**What to do**
The result should be the full listing copied exactly, with no pictures in it.

**Dataset extract**
--- --- ---

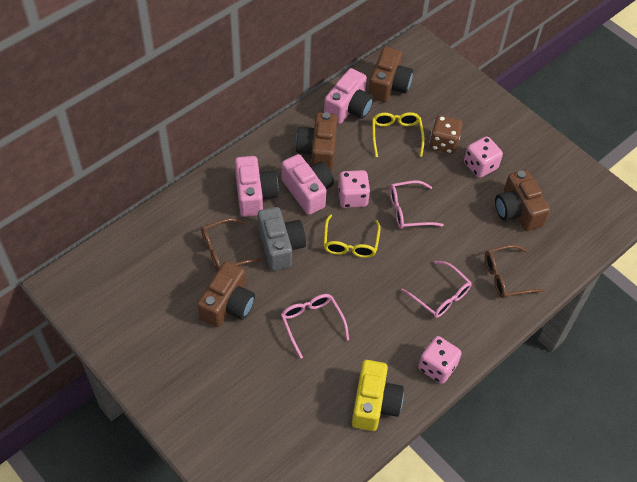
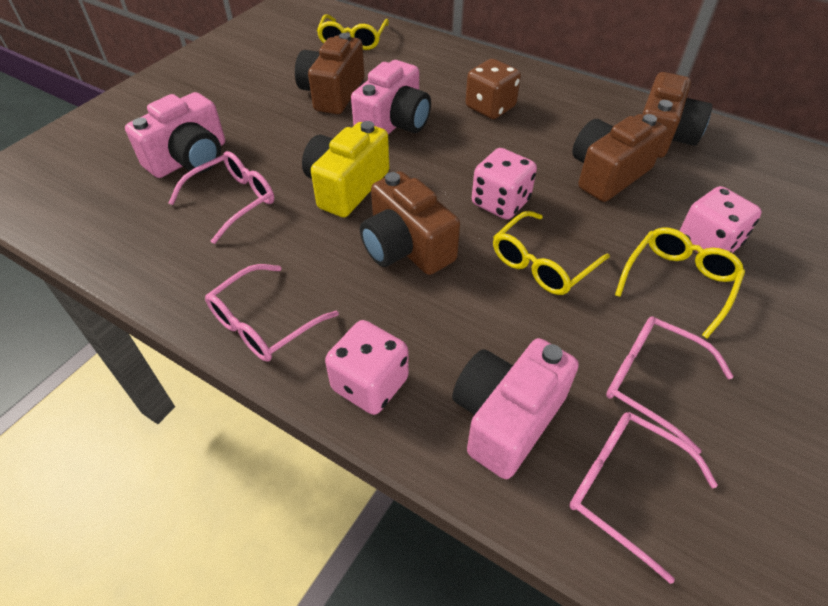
brown glasses: 2 -> 0
grey camera: 1 -> 0
pink glasses: 3 -> 4
yellow glasses: 2 -> 3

--- --- ---

**Result of the task**
brown glasses: 2 -> 0
grey camera: 1 -> 0
pink glasses: 3 -> 4
yellow glasses: 2 -> 3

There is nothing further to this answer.